(Extracted data entries)
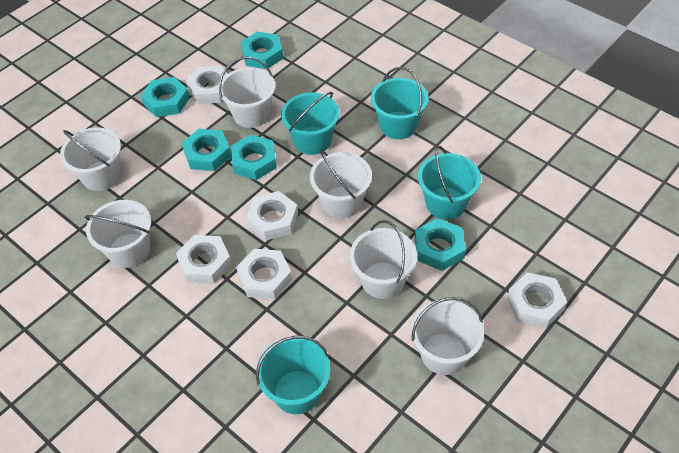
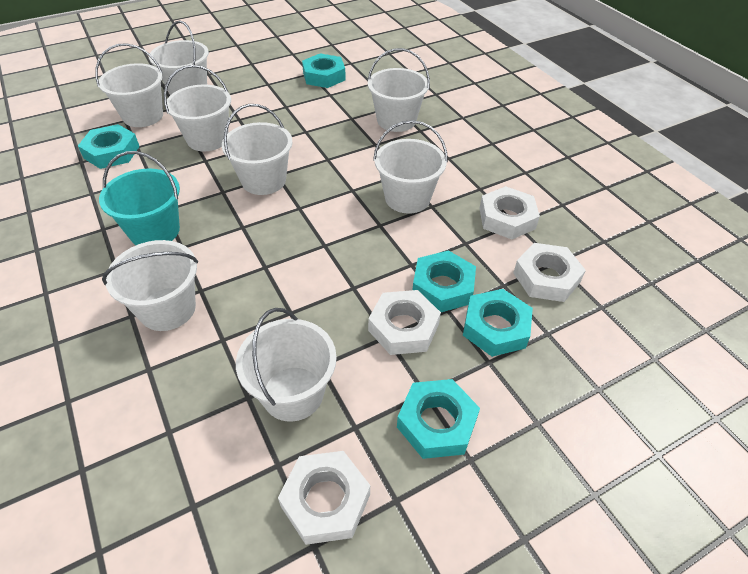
turquoise bucket: 4 -> 1
white bucket: 6 -> 8
white nut: 5 -> 4

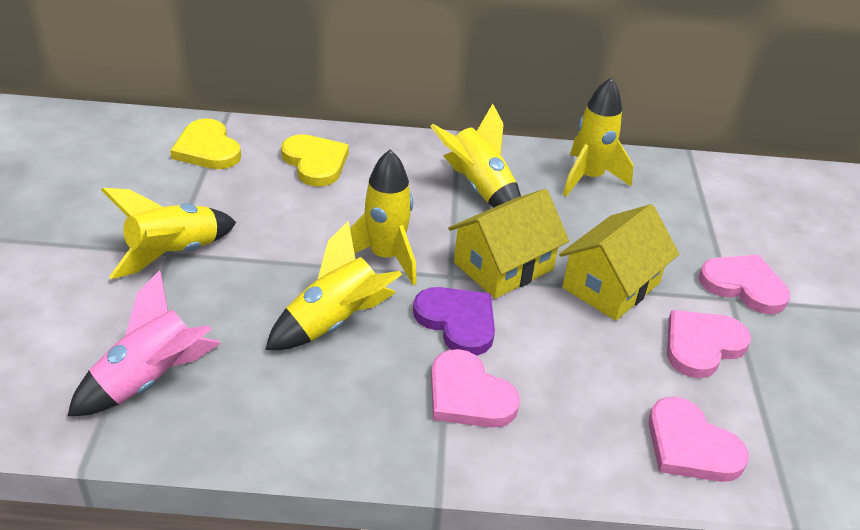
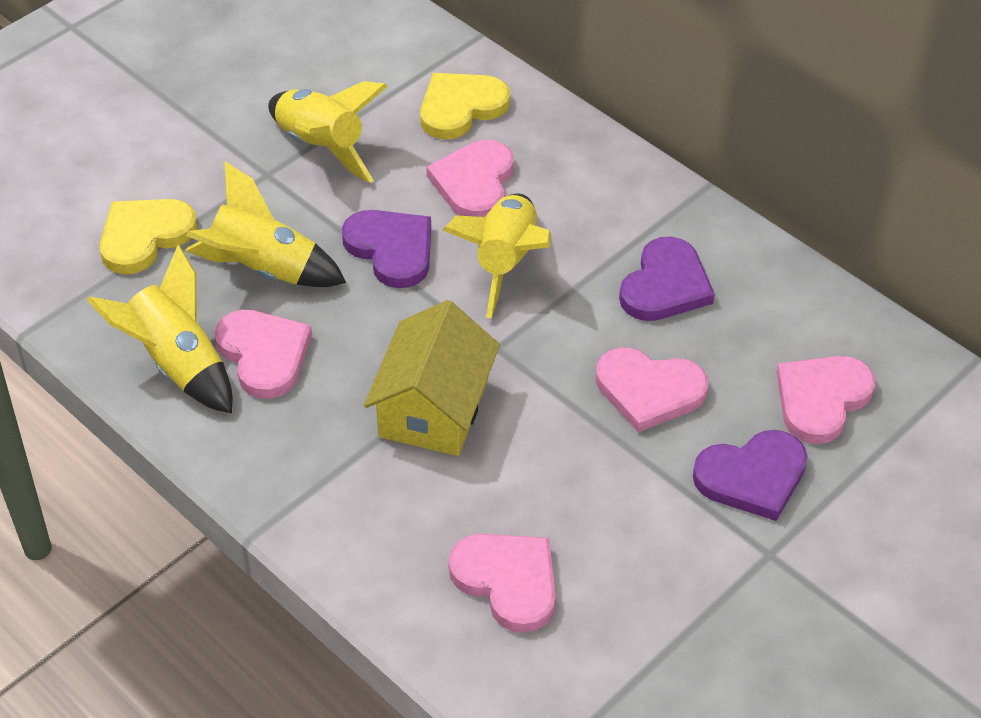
pink heart: 4 -> 5
pink rocket: 1 -> 0
purple heart: 1 -> 3
yellow house: 2 -> 1
yellow rocket: 5 -> 4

> Task
Once the pictures are set aside, the remaining data must be transcribed exactly.

> Exercise solution
turquoise bucket: 4 -> 1
white bucket: 6 -> 8
white nut: 5 -> 4

pink heart: 4 -> 5
pink rocket: 1 -> 0
purple heart: 1 -> 3
yellow house: 2 -> 1
yellow rocket: 5 -> 4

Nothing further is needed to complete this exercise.